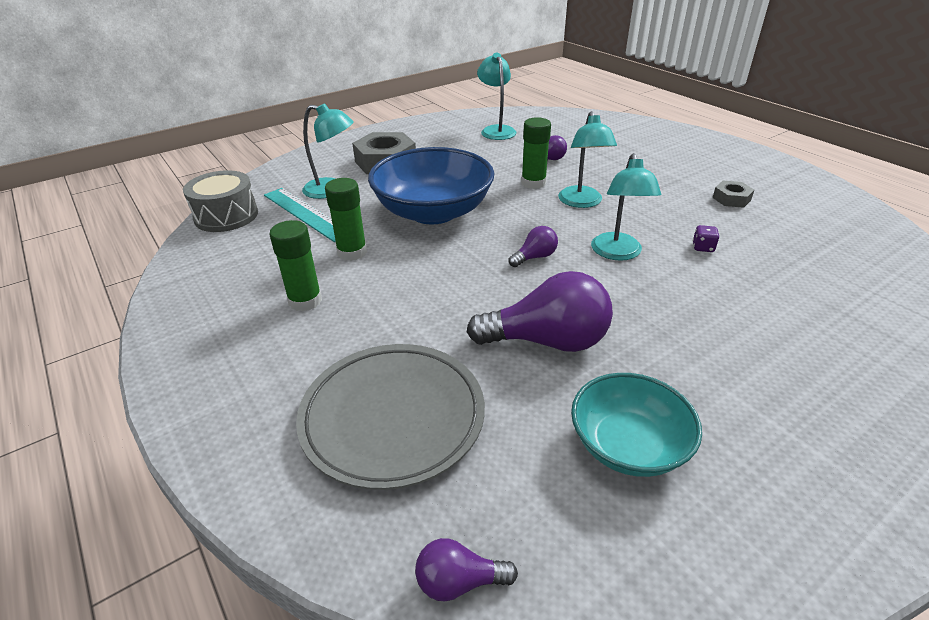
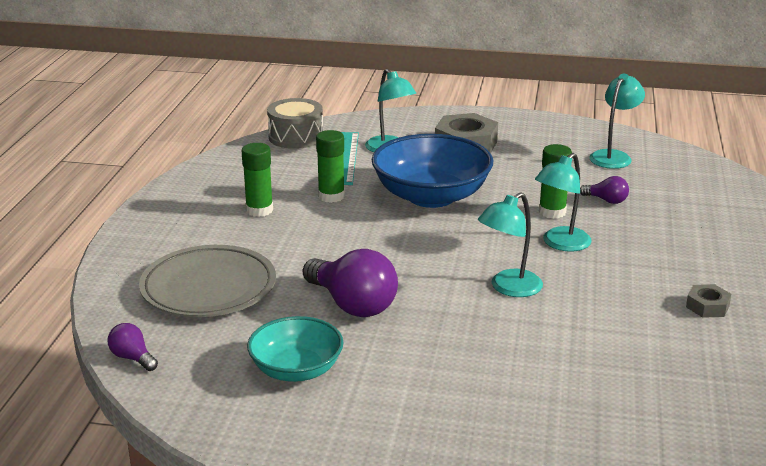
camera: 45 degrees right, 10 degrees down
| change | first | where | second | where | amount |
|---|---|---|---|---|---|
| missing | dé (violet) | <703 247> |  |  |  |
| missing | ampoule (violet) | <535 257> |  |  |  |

__________

Every line of the listing that includes the word "violet" forms the answer.

| missing | dé (violet) | <703 247> |  |  |  |
| missing | ampoule (violet) | <535 257> |  |  |  |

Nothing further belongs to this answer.